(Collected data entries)
——
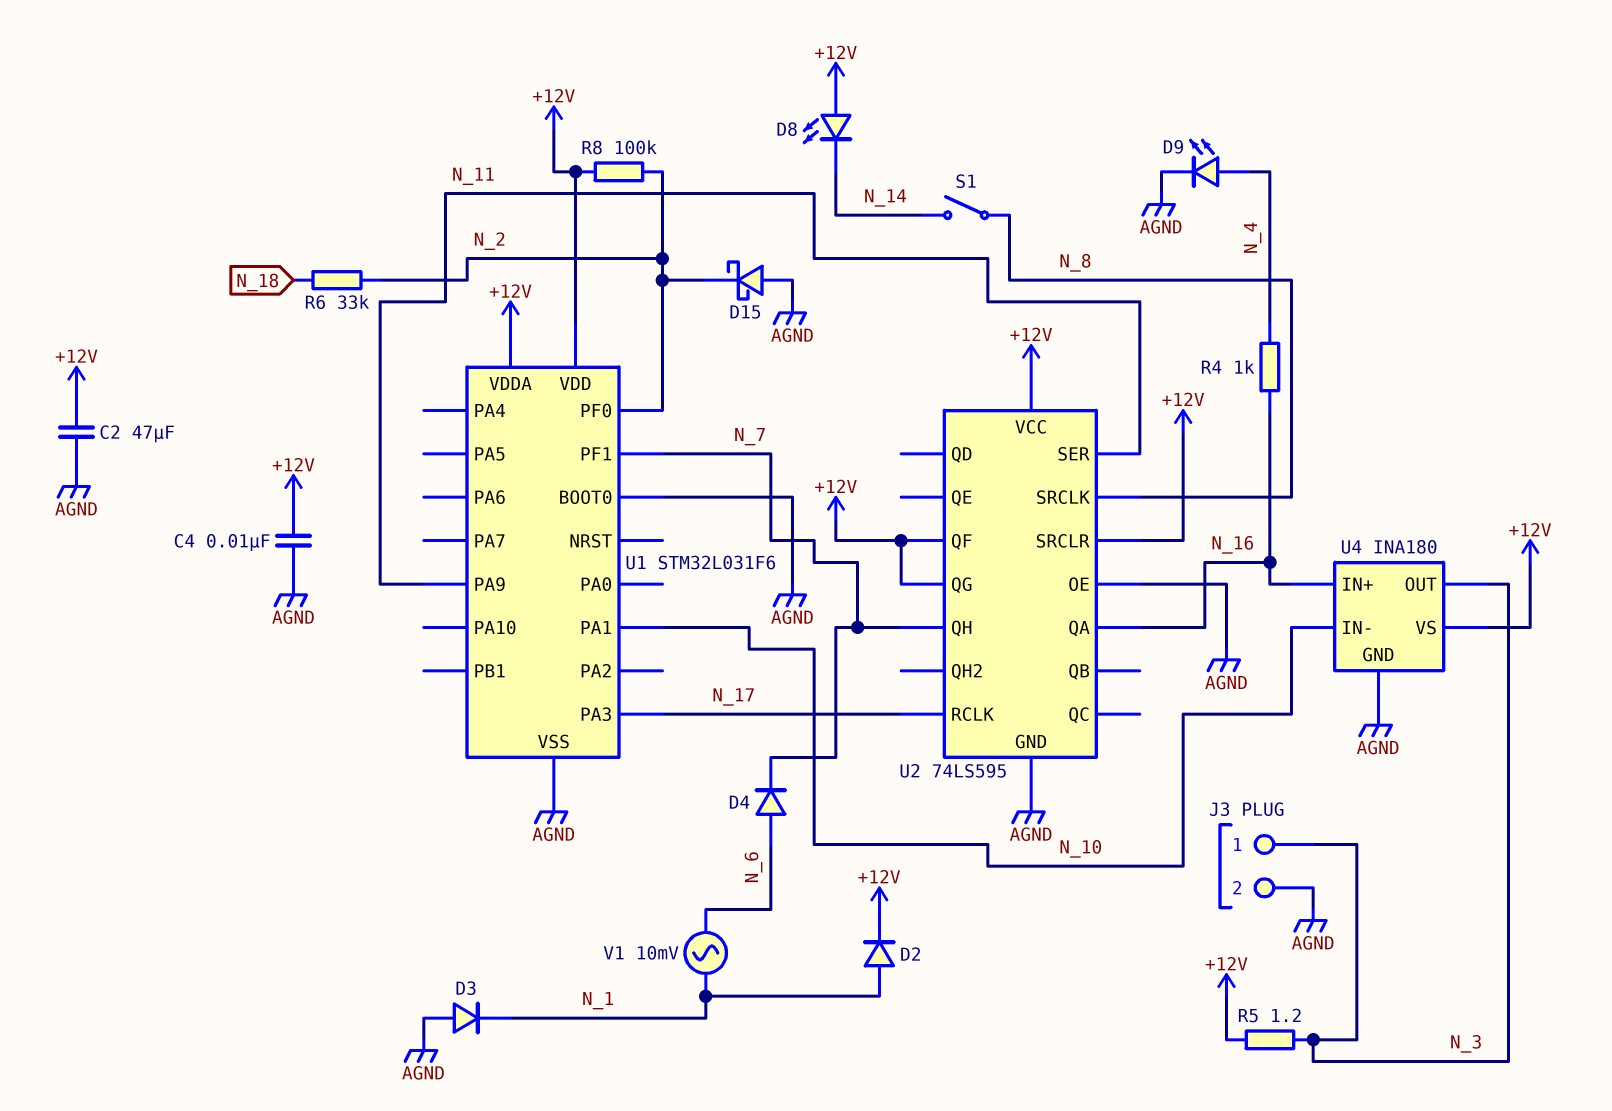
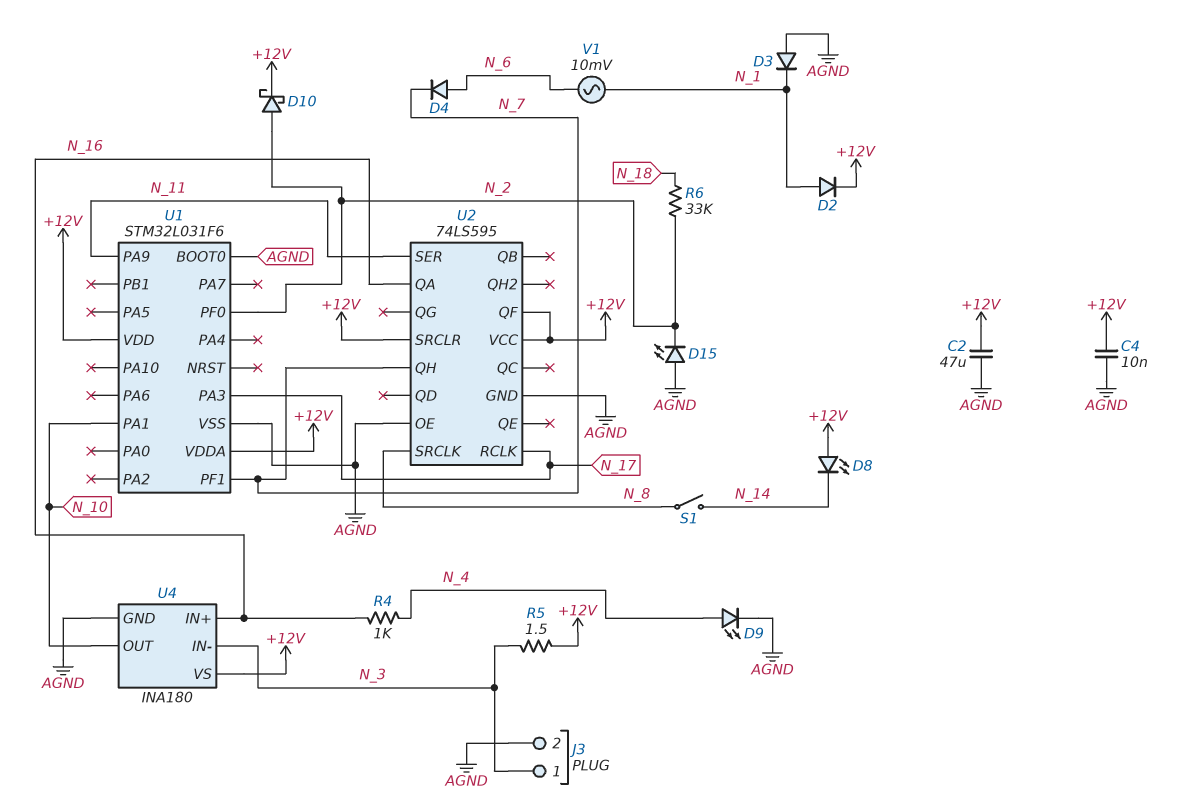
D10: none -> schottky (A N_2, K +12V)
D15: schottky (A AGND, K N_2) -> LED (A AGND, K N_2)
R5: 1.2 (+12V, N_3) -> 1.5 (+12V, N_3)
R8: 100k (+12V, N_2) -> none
U2 pin QG: +12V -> none
U4 pin IN-: N_10 -> N_3
U4 pin OUT: N_3 -> N_10

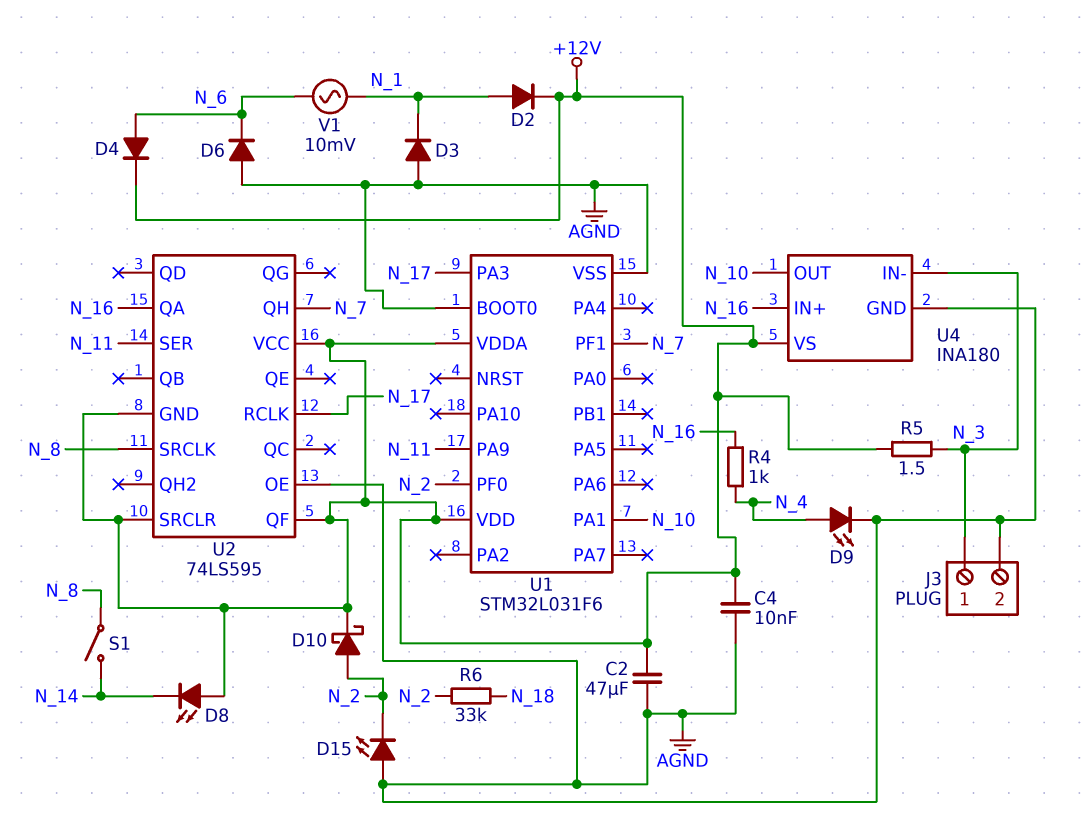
D4: diode (A N_6, K N_7) -> diode (A N_6, K +12V)
D6: none -> diode (A AGND, K N_6)
U2 pin GND: AGND -> +12V

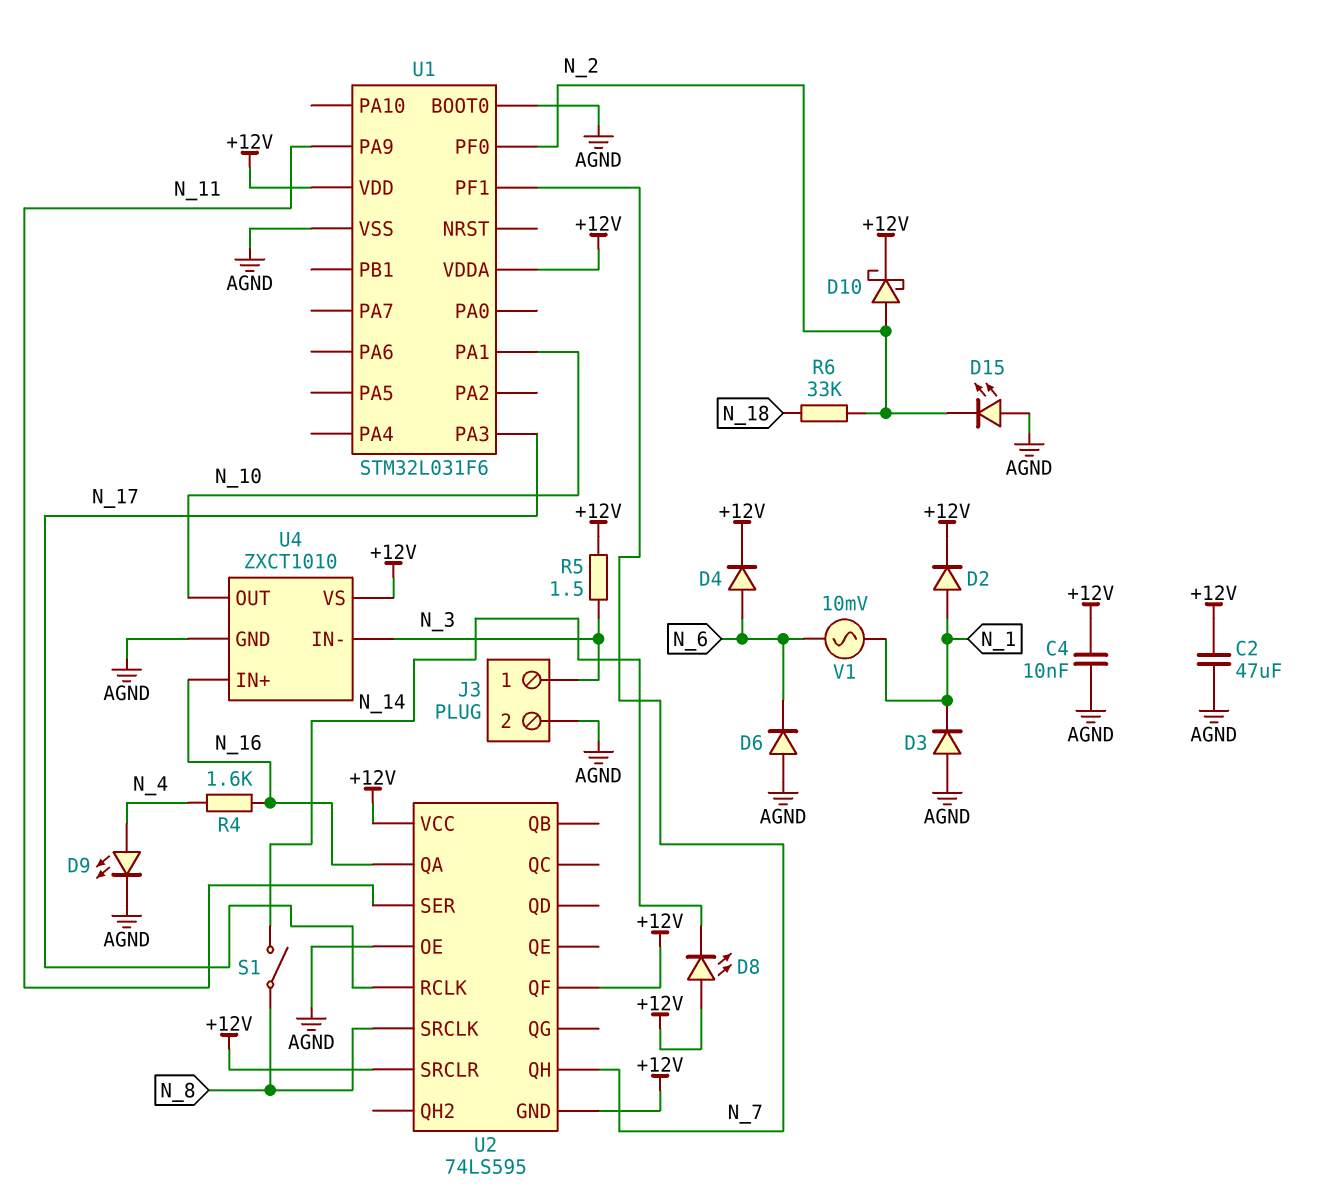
R4: 1k (N_4, N_16) -> 1.6k (N_4, N_16)
U4: INA180 -> ZXCT1010

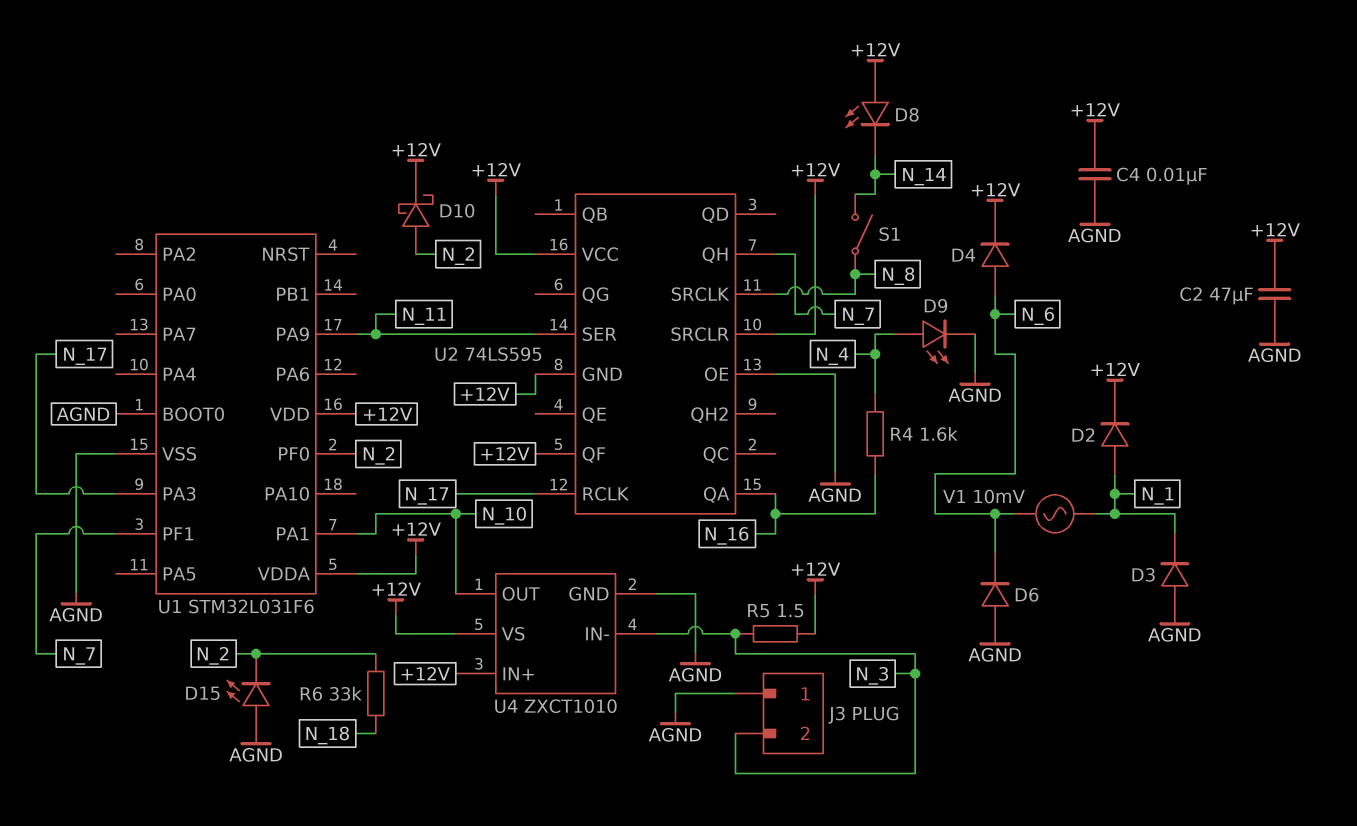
J3 pin 1: N_3 -> AGND
J3 pin 2: AGND -> N_3
U4 pin IN+: N_16 -> +12V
——
Exercise description » In the data above, the line containing "U2 pin GND: AGND -> +12V" and all lines after it are to be reproduced exactly, leaving out the pictures.

Final answer »
U2 pin GND: AGND -> +12V

R4: 1k (N_4, N_16) -> 1.6k (N_4, N_16)
U4: INA180 -> ZXCT1010

J3 pin 1: N_3 -> AGND
J3 pin 2: AGND -> N_3
U4 pin IN+: N_16 -> +12V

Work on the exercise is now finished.